Find the line containing "C5: none -> 330nF (GND, VA)". Retype it and every line after it through the end of the entries, exactly as written, with nothing added.
BEGIN SUPPLIED MATERIAL
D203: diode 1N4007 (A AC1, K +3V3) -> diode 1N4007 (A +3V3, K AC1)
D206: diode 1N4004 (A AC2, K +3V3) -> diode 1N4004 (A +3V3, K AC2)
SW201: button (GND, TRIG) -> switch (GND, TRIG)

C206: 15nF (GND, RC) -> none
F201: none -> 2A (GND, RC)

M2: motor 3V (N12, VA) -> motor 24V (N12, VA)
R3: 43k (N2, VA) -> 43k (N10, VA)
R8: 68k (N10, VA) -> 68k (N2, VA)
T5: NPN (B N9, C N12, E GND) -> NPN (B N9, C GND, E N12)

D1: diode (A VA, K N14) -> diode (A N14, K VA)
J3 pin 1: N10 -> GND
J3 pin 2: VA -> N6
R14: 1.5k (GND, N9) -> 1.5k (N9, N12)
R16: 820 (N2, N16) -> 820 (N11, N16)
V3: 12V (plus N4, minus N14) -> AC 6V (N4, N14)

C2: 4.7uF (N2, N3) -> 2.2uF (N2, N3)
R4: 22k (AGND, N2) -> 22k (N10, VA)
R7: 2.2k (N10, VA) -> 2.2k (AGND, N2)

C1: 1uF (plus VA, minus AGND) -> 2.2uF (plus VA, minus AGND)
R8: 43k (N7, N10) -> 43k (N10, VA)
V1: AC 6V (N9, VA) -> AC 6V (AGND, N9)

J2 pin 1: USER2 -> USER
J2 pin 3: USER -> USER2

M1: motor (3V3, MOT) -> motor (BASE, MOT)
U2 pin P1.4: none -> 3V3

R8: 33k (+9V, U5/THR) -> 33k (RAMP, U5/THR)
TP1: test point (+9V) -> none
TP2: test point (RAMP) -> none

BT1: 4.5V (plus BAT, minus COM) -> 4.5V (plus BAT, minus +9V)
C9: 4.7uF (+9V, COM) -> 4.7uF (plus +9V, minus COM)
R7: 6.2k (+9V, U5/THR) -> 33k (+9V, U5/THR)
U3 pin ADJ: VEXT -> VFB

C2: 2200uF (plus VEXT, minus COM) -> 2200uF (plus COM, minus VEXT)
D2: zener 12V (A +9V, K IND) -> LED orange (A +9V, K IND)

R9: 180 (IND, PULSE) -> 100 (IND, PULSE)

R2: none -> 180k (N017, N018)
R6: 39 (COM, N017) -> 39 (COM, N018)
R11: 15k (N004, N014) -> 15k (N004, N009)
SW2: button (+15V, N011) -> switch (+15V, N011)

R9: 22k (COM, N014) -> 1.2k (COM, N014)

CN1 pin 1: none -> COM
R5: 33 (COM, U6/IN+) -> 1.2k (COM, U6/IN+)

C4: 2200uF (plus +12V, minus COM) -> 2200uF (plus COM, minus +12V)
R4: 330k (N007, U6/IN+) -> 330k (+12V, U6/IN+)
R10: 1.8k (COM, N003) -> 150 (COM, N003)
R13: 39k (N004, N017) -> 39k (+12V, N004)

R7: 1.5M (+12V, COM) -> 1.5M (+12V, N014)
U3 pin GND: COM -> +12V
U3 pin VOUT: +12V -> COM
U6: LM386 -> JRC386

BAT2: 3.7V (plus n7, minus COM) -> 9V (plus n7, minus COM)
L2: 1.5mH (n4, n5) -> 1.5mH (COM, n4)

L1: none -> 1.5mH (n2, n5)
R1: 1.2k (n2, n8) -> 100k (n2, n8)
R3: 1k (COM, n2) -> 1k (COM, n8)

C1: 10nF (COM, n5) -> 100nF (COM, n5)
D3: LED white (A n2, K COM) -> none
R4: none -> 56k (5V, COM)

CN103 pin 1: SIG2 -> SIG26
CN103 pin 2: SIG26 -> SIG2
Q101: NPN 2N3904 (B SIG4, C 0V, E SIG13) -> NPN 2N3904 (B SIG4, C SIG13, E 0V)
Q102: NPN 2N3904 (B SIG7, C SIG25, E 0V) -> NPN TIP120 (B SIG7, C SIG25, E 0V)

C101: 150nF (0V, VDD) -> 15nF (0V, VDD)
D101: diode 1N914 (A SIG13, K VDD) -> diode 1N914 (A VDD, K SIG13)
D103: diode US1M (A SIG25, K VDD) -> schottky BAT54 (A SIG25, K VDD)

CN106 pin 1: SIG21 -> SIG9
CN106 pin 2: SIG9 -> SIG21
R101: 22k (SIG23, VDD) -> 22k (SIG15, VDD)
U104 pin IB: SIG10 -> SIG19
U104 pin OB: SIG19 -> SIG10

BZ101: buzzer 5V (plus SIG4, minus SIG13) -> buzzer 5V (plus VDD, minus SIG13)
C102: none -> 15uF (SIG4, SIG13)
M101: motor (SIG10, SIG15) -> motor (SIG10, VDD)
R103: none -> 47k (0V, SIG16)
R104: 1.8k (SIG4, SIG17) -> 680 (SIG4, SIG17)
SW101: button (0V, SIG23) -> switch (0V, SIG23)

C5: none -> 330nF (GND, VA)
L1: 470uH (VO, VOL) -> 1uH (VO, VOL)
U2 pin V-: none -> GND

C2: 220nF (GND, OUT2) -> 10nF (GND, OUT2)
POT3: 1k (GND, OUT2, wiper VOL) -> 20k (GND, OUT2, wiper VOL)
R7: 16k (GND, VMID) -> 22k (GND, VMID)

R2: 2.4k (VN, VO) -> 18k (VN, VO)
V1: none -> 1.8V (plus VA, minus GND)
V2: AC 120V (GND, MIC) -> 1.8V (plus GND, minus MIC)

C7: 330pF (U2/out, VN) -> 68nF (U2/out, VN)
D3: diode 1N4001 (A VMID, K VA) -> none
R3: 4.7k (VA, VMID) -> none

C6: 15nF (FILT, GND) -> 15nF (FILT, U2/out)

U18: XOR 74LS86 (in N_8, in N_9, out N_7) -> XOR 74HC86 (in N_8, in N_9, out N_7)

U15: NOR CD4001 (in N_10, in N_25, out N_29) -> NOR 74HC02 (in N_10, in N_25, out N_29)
END SUPPLIED MATERIAL
# EXPECTED ANSWER
C5: none -> 330nF (GND, VA)
L1: 470uH (VO, VOL) -> 1uH (VO, VOL)
U2 pin V-: none -> GND

C2: 220nF (GND, OUT2) -> 10nF (GND, OUT2)
POT3: 1k (GND, OUT2, wiper VOL) -> 20k (GND, OUT2, wiper VOL)
R7: 16k (GND, VMID) -> 22k (GND, VMID)

R2: 2.4k (VN, VO) -> 18k (VN, VO)
V1: none -> 1.8V (plus VA, minus GND)
V2: AC 120V (GND, MIC) -> 1.8V (plus GND, minus MIC)

C7: 330pF (U2/out, VN) -> 68nF (U2/out, VN)
D3: diode 1N4001 (A VMID, K VA) -> none
R3: 4.7k (VA, VMID) -> none

C6: 15nF (FILT, GND) -> 15nF (FILT, U2/out)

U18: XOR 74LS86 (in N_8, in N_9, out N_7) -> XOR 74HC86 (in N_8, in N_9, out N_7)

U15: NOR CD4001 (in N_10, in N_25, out N_29) -> NOR 74HC02 (in N_10, in N_25, out N_29)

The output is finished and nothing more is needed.